**Items from a data source:**
--- START ---

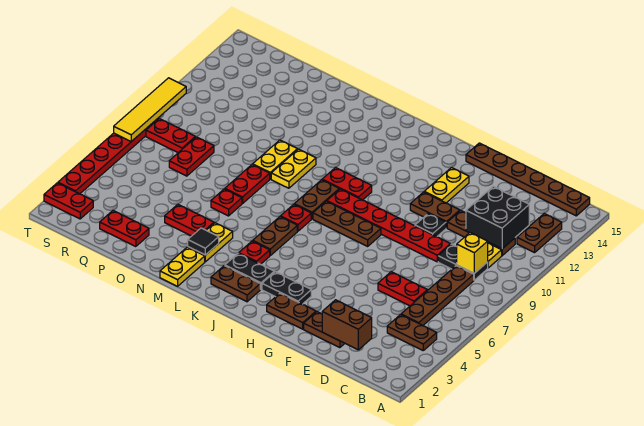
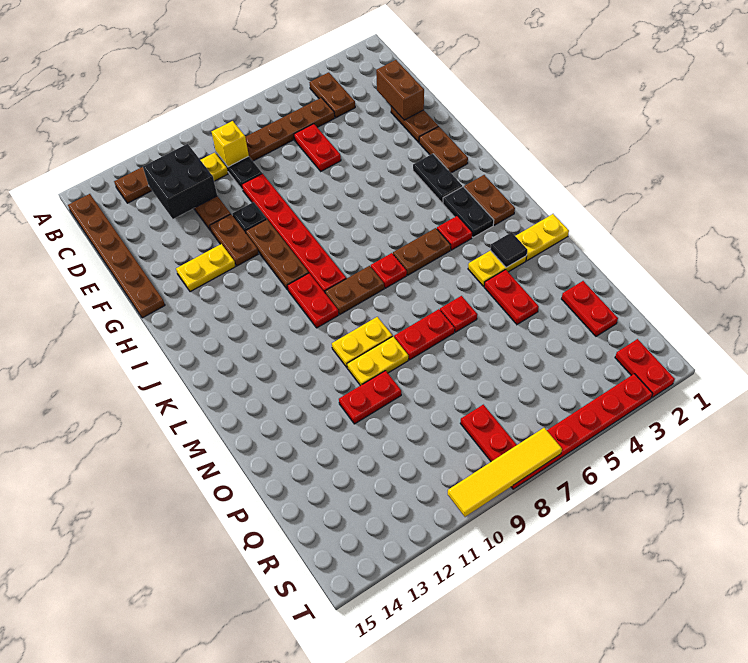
brown plate H8:J8 level 1 -> brown plate G10:I10 level 1
red plate Q7:Q8 level 1 -> red plate O10:O11 level 1

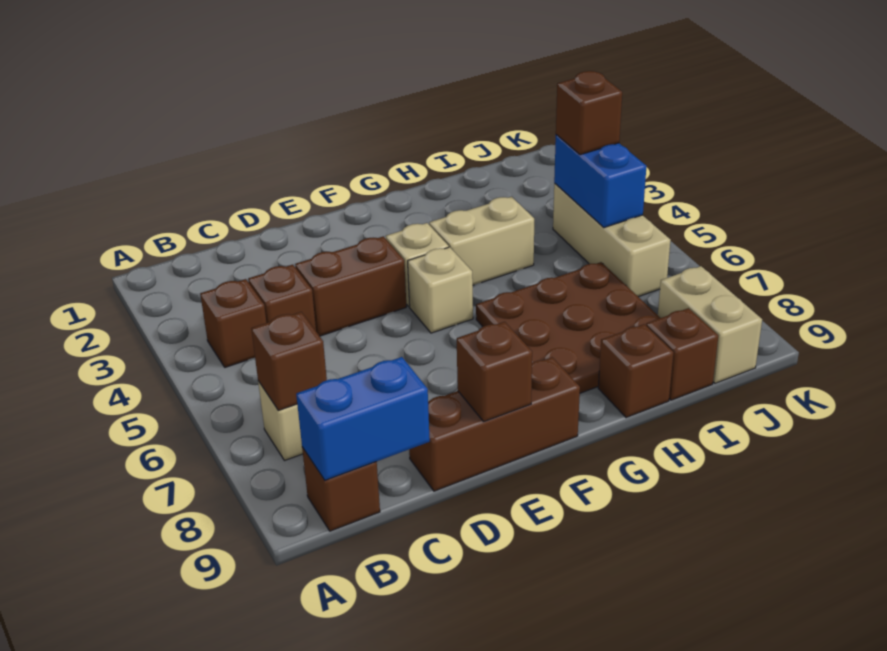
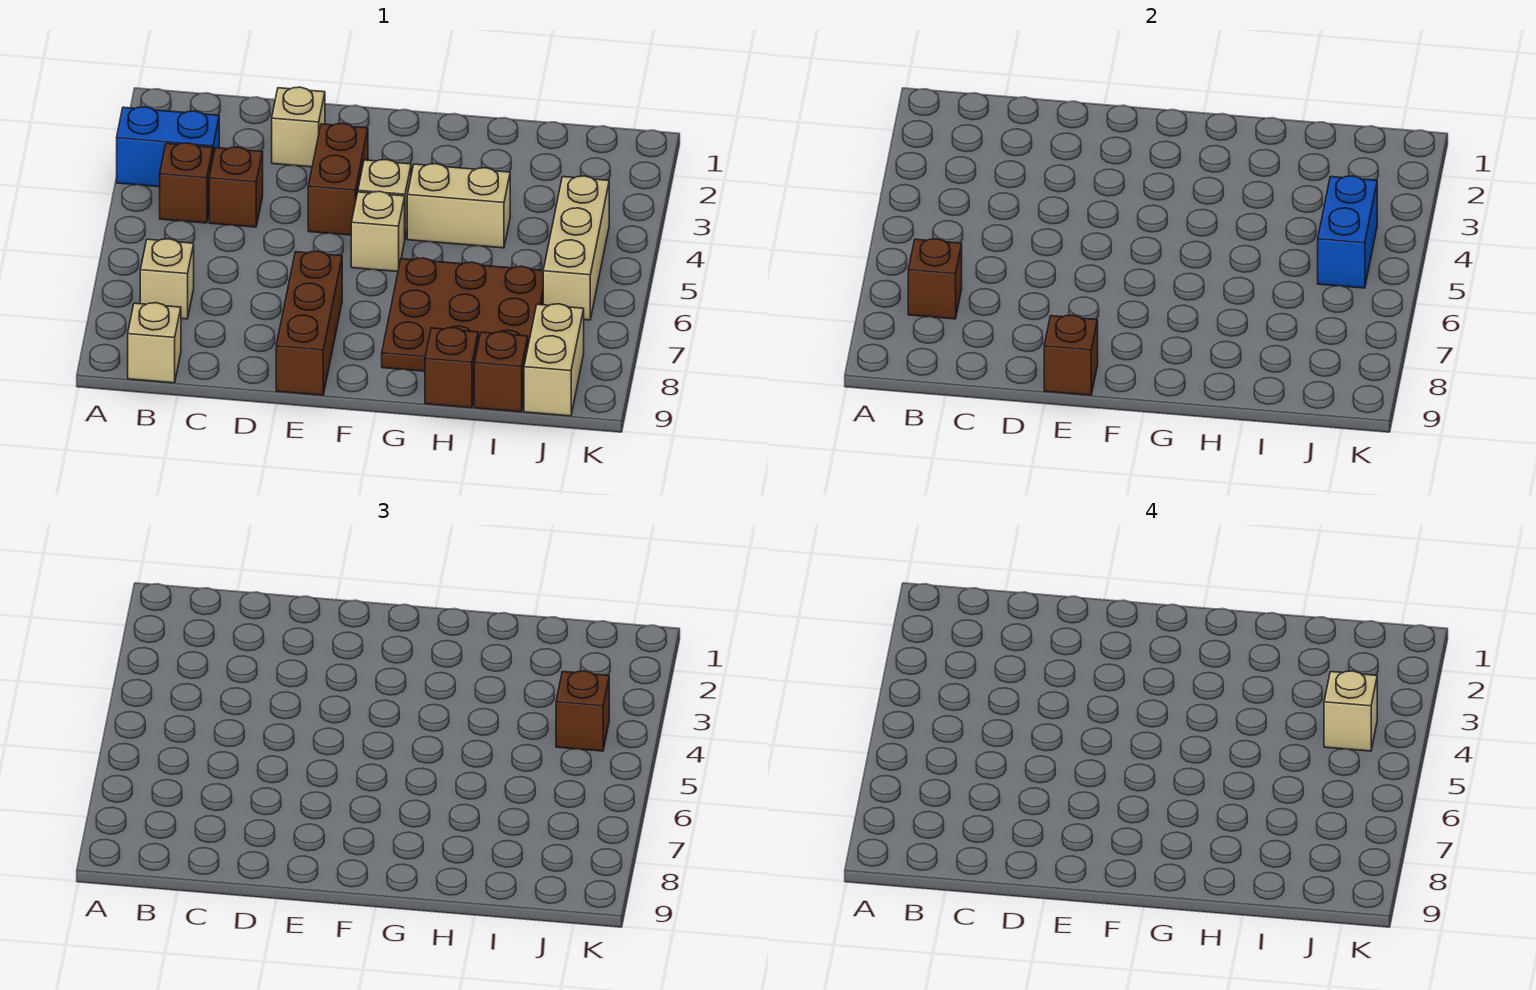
brown brick B9 level 1 -> tan brick B9 level 1
blue brick B9:C9 level 2 -> blue brick A3:B3 level 1
none -> tan brick D2 level 1
brown brick D4:E4 level 1 -> brown brick E3:E4 level 1
brown brick D9:F9 level 1 -> brown brick E7:E9 level 1
none -> tan brick J4 level 4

--- END ---

Set the lines down exactly as they stand, beginning at the one that contains "brown brick D4:E4" and stopping after the last line of the entries above.

**RESPONSE TO THE EXERCISE:**
brown brick D4:E4 level 1 -> brown brick E3:E4 level 1
brown brick D9:F9 level 1 -> brown brick E7:E9 level 1
none -> tan brick J4 level 4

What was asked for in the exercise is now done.